HOW TO COMPLETE THIS TASK:
Ignoring the pictures, copy the data exactly.
━━━
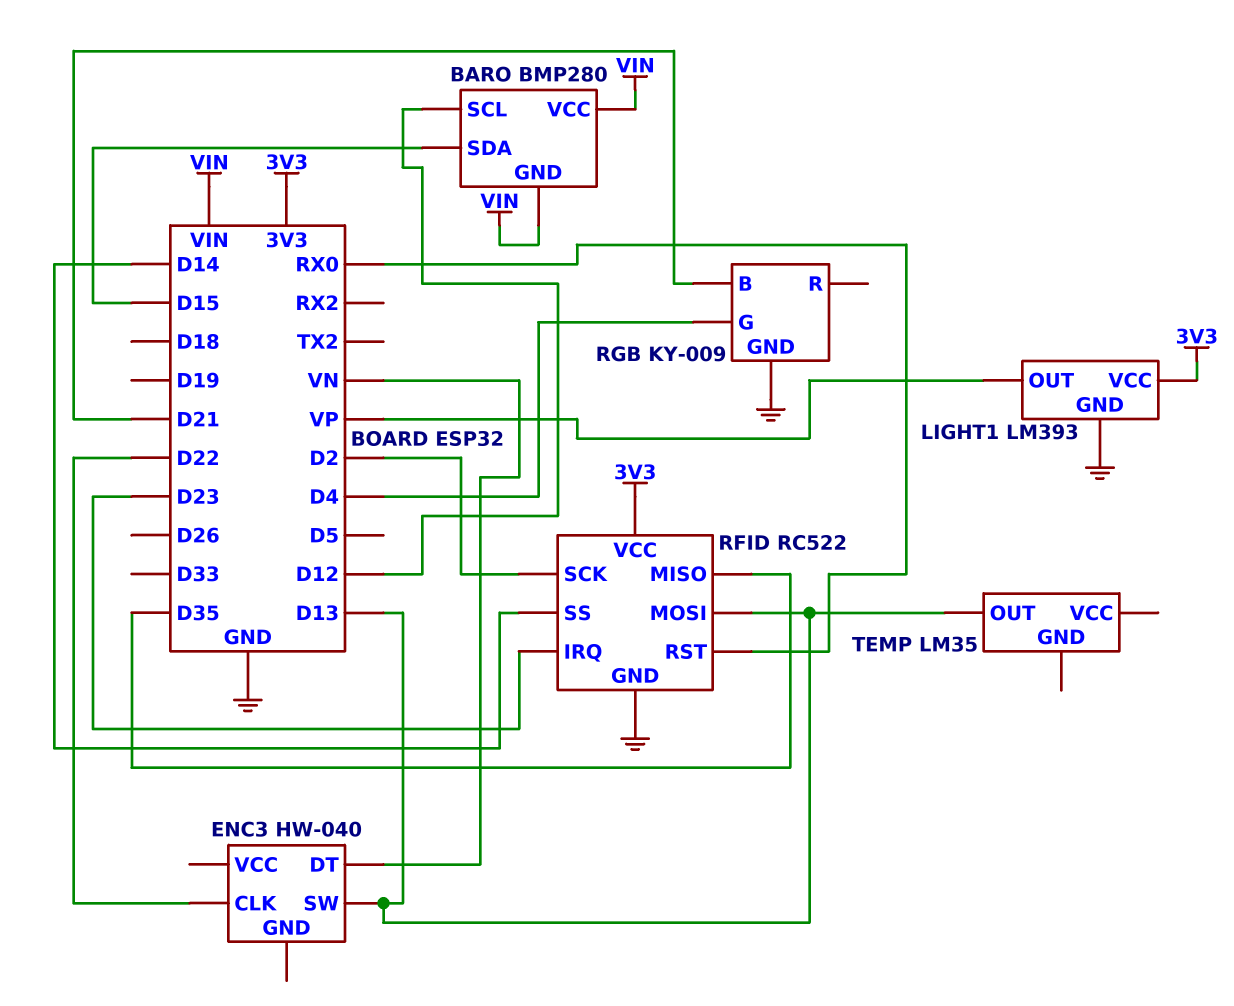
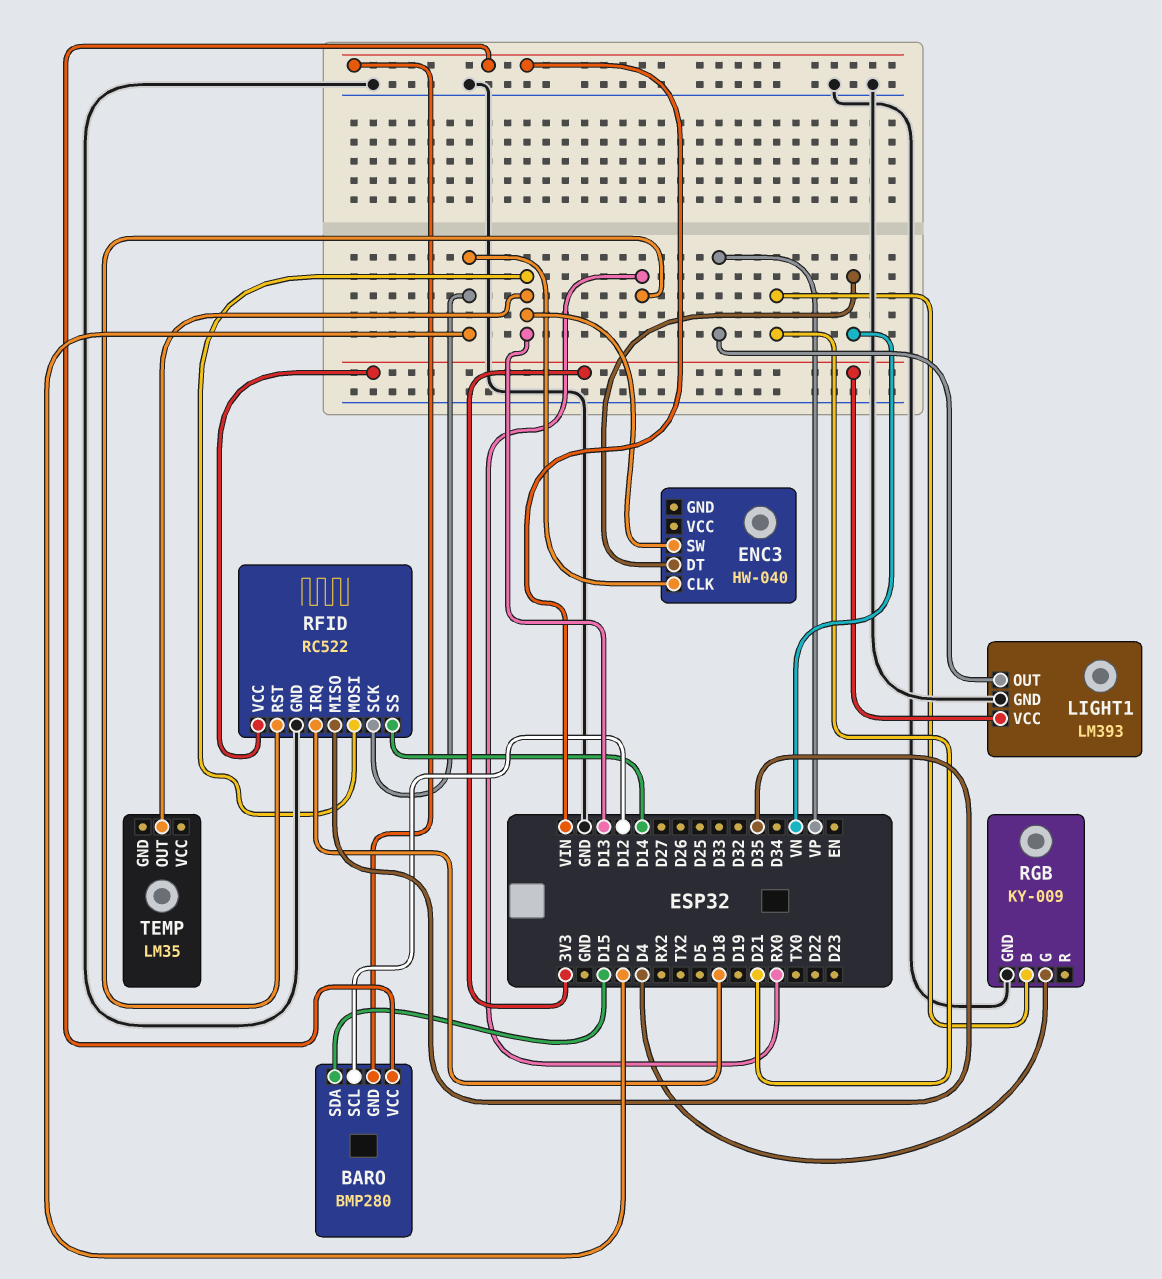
ENC3 pin CLK: D22 -> D2
RFID pin IRQ: D23 -> D18

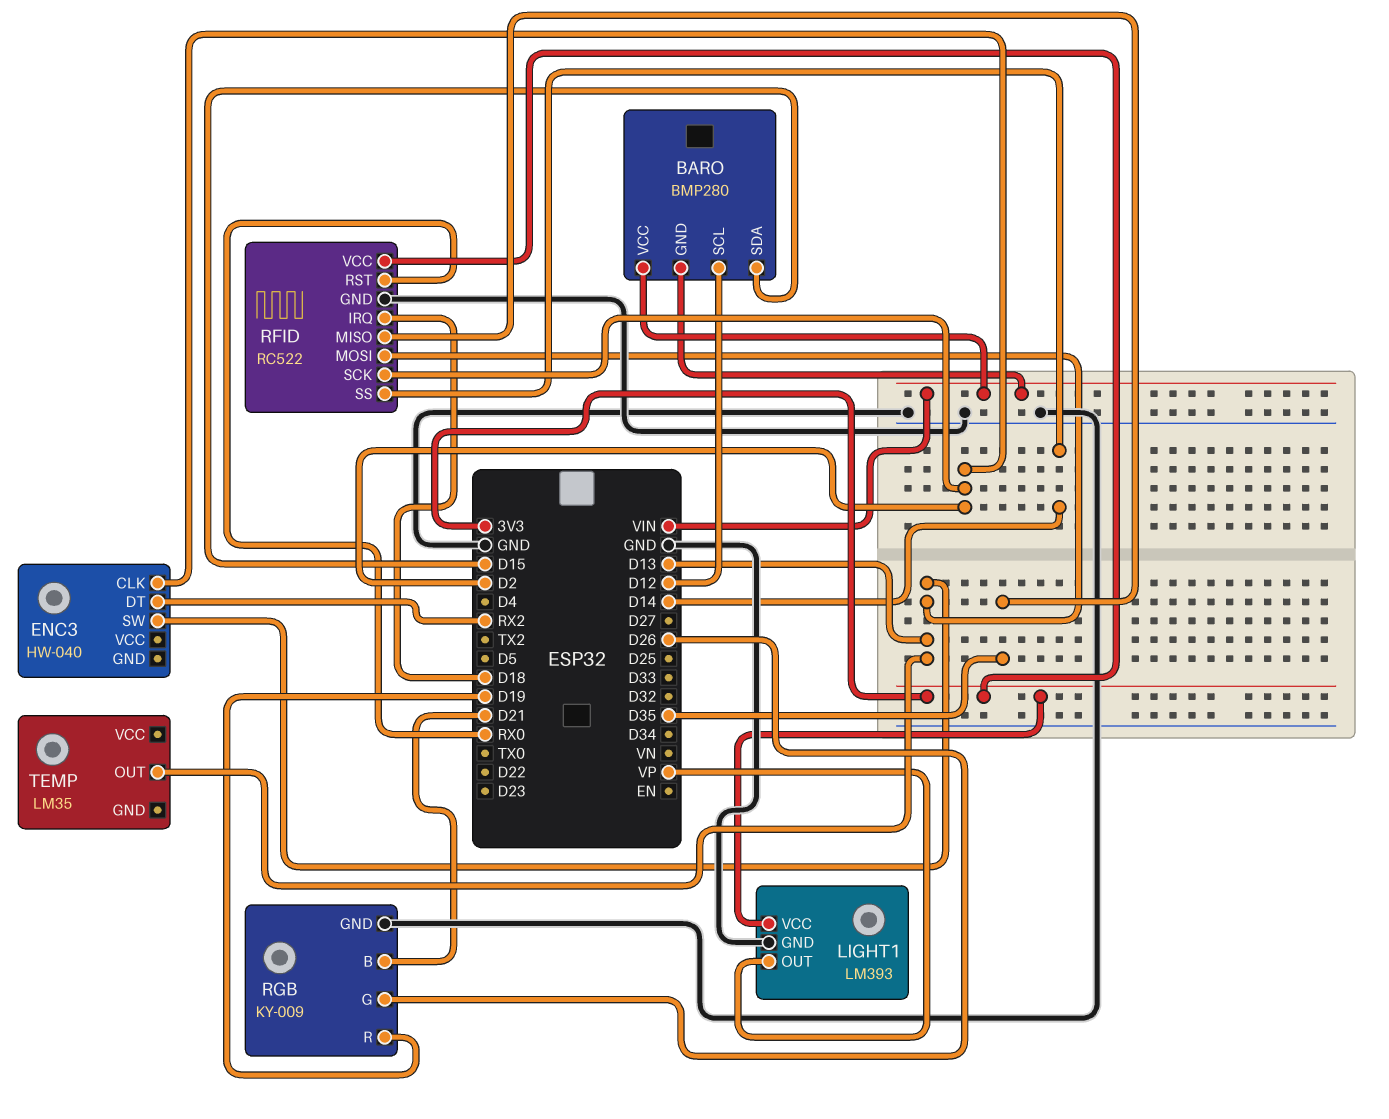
ENC3 pin DT: VN -> RX2
RGB pin G: D4 -> D26
RGB pin R: none -> D19

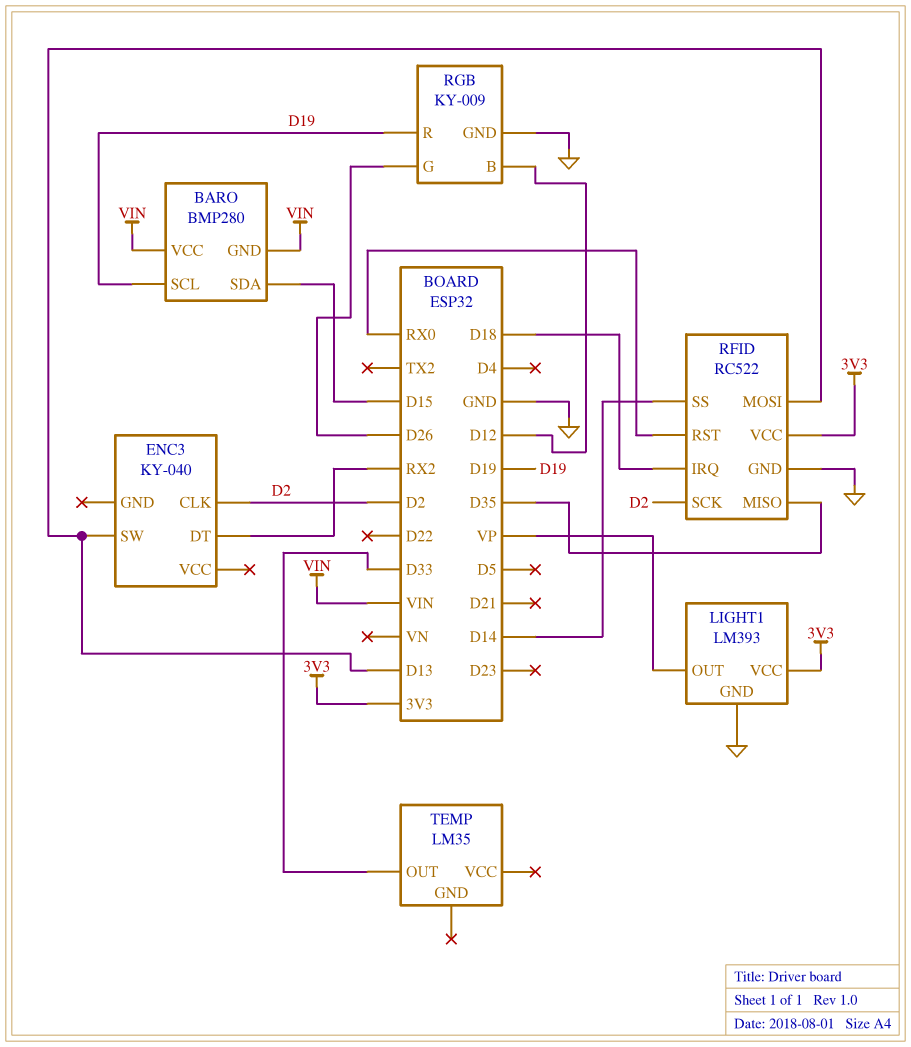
BARO pin SCL: D12 -> D19
ENC3: HW-040 -> KY-040
RGB pin B: D21 -> D12
TEMP pin OUT: D13 -> D33

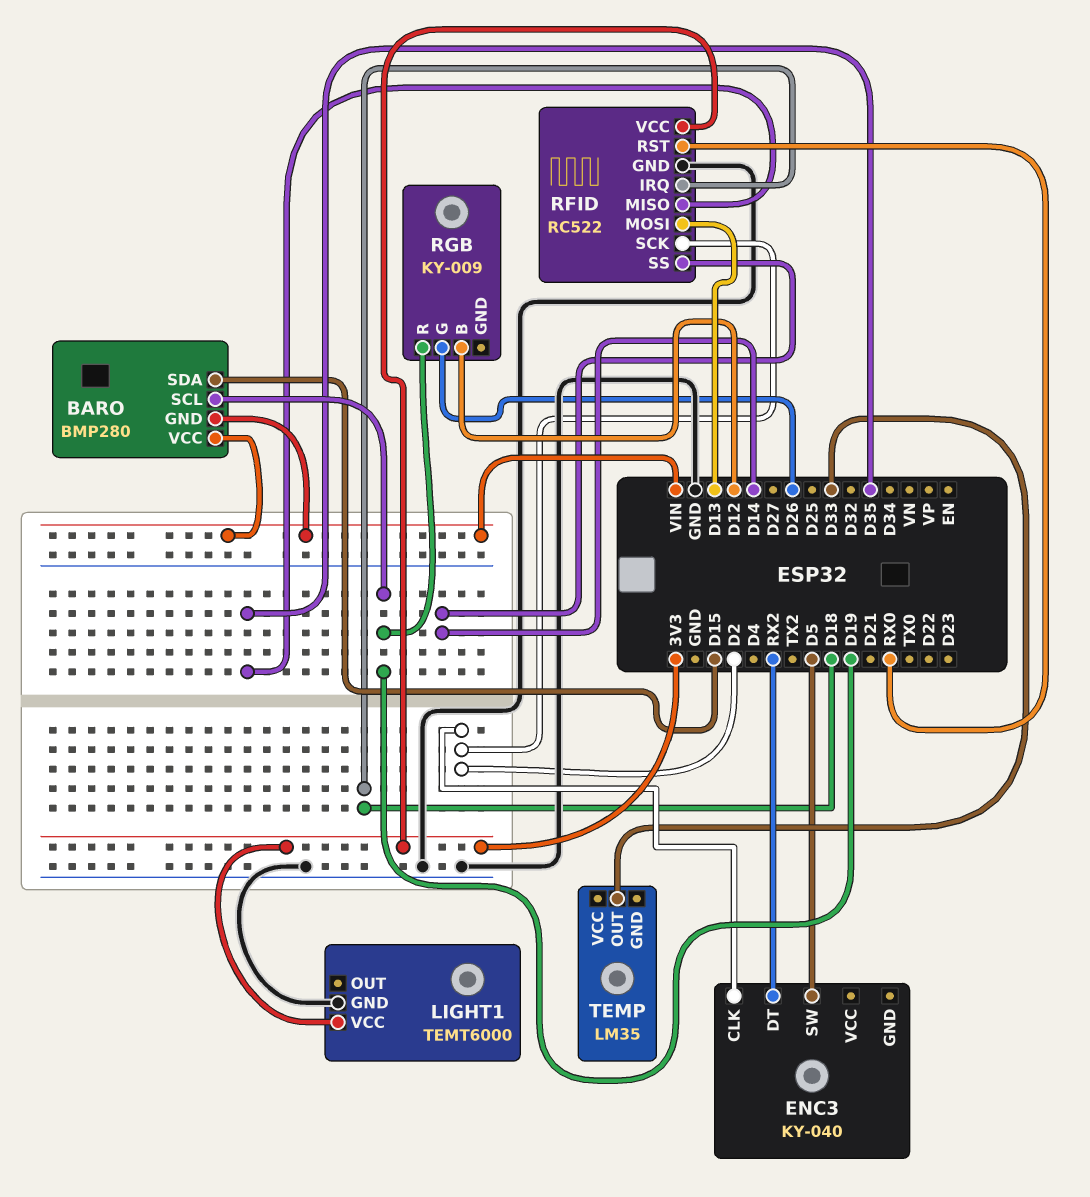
ENC3 pin SW: D13 -> D5
LIGHT1: LM393 -> TEMT6000
LIGHT1 pin OUT: VP -> none
RGB pin GND: GND -> none

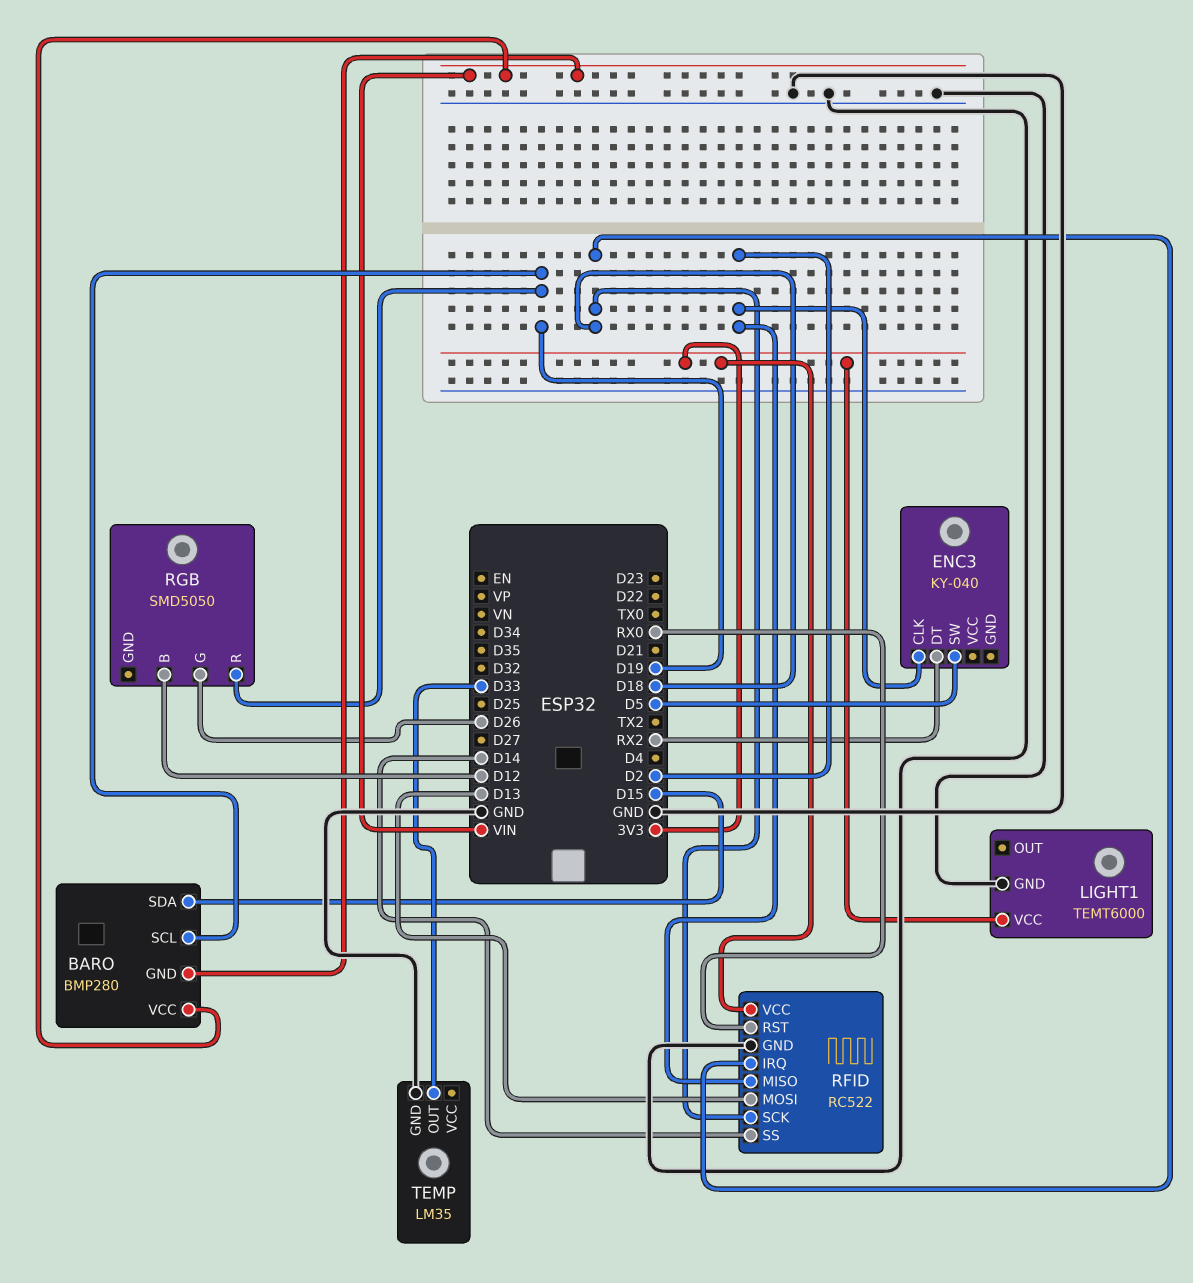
RFID pin MISO: D35 -> D2
RFID pin SCK: D2 -> D18
RGB: KY-009 -> SMD5050
TEMP pin GND: none -> GND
━━━
ANSWER BOX:
ENC3 pin CLK: D22 -> D2
RFID pin IRQ: D23 -> D18

ENC3 pin DT: VN -> RX2
RGB pin G: D4 -> D26
RGB pin R: none -> D19

BARO pin SCL: D12 -> D19
ENC3: HW-040 -> KY-040
RGB pin B: D21 -> D12
TEMP pin OUT: D13 -> D33

ENC3 pin SW: D13 -> D5
LIGHT1: LM393 -> TEMT6000
LIGHT1 pin OUT: VP -> none
RGB pin GND: GND -> none

RFID pin MISO: D35 -> D2
RFID pin SCK: D2 -> D18
RGB: KY-009 -> SMD5050
TEMP pin GND: none -> GND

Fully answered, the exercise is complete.